Stored data entries:
#####

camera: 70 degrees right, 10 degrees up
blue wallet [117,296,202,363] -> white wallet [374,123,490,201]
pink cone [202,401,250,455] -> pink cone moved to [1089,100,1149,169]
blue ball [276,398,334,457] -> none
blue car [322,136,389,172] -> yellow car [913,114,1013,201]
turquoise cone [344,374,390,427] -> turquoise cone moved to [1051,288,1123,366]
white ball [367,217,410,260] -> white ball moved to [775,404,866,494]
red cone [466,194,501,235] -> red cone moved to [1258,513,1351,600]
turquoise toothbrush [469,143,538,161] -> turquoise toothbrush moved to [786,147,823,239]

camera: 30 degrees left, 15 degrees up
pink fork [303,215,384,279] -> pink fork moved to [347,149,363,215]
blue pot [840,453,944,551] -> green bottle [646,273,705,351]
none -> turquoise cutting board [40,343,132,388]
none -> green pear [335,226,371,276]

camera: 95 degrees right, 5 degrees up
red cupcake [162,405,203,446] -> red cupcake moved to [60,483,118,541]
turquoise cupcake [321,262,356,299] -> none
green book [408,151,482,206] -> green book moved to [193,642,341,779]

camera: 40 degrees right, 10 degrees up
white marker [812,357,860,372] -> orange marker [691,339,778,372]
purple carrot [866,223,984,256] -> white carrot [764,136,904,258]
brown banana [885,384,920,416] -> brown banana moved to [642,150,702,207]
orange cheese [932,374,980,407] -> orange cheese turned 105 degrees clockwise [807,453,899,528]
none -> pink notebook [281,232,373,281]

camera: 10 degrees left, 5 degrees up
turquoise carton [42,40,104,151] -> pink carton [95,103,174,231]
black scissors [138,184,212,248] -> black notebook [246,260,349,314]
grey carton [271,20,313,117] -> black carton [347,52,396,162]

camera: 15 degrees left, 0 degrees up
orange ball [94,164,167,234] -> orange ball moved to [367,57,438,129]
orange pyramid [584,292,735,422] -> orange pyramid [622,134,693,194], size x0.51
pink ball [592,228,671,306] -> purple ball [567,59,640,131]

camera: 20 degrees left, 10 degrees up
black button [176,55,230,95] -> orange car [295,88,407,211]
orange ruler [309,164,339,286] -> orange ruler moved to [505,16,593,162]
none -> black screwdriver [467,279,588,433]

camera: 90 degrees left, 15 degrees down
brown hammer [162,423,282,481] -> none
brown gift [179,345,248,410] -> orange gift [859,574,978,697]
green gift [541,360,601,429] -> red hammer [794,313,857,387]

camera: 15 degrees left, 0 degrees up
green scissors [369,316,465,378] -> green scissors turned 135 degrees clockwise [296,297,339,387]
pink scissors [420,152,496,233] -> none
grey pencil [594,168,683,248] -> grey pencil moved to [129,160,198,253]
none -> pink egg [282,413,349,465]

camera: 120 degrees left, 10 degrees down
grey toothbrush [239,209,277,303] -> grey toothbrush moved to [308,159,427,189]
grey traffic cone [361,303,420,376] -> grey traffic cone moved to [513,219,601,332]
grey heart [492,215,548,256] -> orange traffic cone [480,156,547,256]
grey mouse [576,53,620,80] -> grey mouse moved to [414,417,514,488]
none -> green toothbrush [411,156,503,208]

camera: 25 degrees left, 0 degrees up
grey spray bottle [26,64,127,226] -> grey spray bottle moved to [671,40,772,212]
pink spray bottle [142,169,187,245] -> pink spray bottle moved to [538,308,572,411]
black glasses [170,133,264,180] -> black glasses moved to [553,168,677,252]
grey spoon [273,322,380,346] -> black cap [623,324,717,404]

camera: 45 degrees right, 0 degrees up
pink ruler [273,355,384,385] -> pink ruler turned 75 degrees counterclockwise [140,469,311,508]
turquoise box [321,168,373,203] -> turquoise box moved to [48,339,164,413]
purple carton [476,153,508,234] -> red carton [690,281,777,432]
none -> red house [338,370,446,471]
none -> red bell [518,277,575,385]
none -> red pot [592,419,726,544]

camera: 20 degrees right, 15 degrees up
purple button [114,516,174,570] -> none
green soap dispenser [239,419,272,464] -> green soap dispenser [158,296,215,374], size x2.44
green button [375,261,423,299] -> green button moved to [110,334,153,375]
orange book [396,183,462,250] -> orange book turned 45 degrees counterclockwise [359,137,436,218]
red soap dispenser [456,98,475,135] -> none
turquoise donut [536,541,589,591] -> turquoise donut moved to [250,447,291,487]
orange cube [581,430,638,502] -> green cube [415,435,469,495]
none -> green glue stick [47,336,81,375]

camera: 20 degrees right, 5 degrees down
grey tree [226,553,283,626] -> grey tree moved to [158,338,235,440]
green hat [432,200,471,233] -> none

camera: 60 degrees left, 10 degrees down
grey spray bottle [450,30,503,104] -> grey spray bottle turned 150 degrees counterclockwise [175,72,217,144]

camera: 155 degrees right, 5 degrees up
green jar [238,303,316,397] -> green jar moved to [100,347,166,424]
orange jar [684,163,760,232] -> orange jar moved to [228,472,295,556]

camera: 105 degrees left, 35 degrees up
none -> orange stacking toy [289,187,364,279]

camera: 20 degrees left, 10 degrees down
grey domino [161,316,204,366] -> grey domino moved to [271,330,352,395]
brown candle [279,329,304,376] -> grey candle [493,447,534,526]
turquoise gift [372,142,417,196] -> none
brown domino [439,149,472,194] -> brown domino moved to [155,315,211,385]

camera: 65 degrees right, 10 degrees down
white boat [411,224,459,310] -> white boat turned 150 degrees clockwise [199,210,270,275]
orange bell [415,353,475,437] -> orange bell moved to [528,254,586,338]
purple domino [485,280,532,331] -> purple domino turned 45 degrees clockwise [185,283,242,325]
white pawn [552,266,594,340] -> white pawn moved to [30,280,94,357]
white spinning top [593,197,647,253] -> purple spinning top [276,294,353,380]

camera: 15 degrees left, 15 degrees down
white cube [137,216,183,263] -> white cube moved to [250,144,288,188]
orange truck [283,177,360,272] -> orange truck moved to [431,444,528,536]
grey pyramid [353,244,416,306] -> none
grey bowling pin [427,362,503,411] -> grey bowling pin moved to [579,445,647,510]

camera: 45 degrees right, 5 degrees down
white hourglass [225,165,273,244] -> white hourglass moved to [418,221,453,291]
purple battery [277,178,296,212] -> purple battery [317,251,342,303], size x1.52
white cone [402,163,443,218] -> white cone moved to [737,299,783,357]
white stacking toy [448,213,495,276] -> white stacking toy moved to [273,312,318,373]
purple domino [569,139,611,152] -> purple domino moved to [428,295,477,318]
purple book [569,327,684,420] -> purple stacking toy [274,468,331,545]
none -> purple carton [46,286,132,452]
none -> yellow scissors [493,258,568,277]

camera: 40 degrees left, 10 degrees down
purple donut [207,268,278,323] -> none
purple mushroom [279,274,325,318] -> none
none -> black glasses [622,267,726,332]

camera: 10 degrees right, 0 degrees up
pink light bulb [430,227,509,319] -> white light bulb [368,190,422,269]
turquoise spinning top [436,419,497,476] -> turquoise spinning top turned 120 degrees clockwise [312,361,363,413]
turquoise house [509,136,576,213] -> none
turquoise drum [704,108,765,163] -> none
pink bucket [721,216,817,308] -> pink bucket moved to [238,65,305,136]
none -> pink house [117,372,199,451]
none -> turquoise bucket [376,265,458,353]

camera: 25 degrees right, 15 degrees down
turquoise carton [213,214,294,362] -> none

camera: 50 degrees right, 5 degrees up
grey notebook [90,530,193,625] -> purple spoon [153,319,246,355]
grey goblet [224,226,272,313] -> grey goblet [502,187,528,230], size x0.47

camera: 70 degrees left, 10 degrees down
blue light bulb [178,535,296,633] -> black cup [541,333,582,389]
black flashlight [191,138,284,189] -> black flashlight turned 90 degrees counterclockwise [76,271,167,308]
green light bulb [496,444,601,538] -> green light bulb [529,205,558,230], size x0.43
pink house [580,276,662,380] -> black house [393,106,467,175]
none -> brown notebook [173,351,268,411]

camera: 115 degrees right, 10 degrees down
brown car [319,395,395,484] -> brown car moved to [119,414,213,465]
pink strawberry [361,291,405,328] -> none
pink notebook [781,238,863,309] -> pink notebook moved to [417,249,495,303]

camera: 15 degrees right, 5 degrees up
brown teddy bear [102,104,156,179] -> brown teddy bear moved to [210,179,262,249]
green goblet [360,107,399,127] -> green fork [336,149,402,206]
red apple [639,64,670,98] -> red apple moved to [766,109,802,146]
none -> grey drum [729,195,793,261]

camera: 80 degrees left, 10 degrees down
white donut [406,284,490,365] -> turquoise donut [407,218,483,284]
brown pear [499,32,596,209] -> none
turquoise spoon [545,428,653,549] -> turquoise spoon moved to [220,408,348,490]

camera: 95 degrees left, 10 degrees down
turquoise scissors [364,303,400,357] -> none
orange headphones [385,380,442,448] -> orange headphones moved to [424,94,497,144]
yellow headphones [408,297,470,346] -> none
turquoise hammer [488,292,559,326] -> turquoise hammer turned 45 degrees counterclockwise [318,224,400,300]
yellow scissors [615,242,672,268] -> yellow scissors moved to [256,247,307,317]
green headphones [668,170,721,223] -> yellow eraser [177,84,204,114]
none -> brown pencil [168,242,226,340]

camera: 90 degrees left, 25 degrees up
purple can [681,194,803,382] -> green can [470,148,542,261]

#####

[Aim of the task] Where in the entries does the word "house" occur? Copy out each line that has it.

[Response]
none -> red house [338,370,446,471]
turquoise house [509,136,576,213] -> none
none -> pink house [117,372,199,451]
pink house [580,276,662,380] -> black house [393,106,467,175]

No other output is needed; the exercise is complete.